AIM OF THE TASK: Within the listing below, please show every line carrying the string "camera".

DATA:
• • • • •

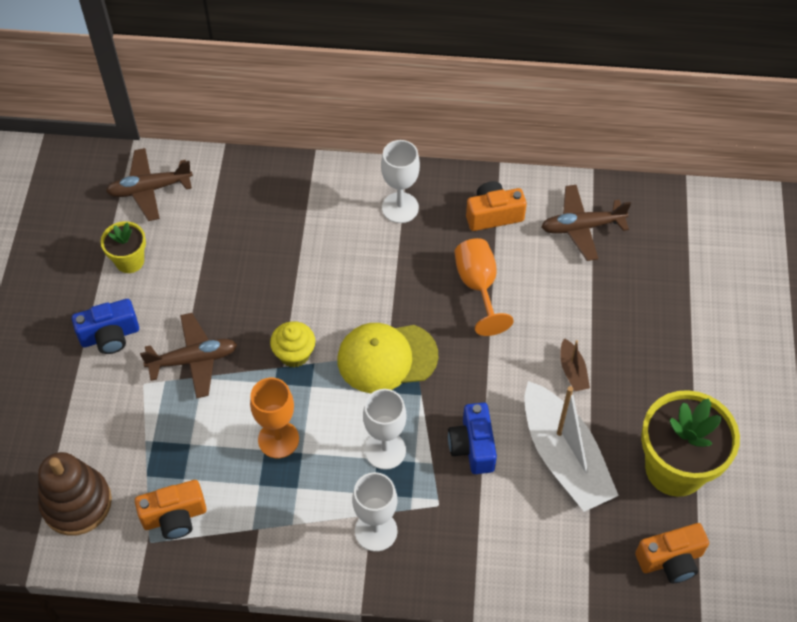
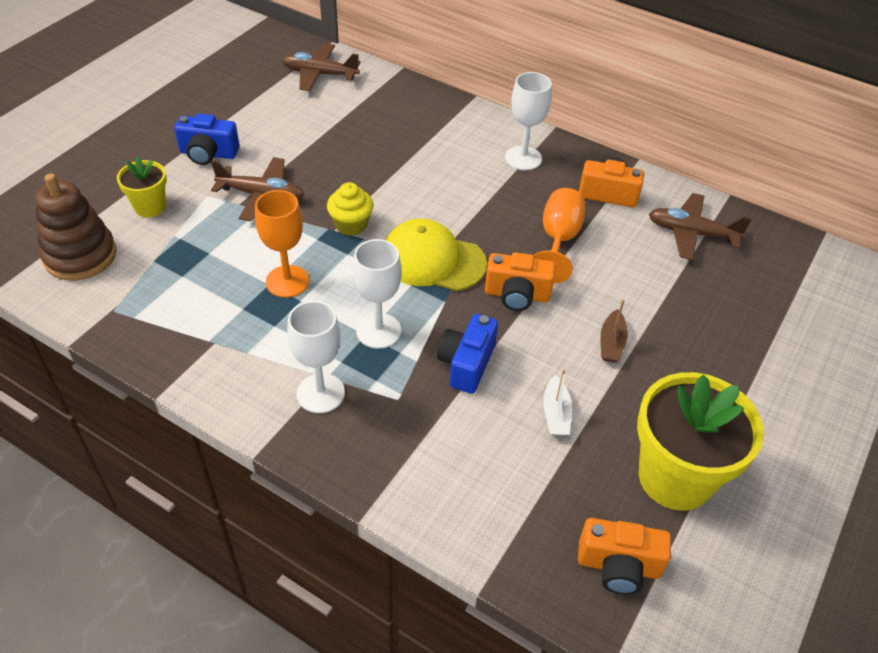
camera: 25 degrees right, 10 degrees down
(129, 261) = (266, 112): yellow flower pot -> yellow flower pot (150, 207)
(175, 517) = (150, 301): orange camera -> orange camera (517, 295)
(564, 457) = (556, 413): white boat -> white boat, size x0.42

• • • • •

TASK SOLUTION:
camera: 25 degrees right, 10 degrees down
(175, 517) = (150, 301): orange camera -> orange camera (517, 295)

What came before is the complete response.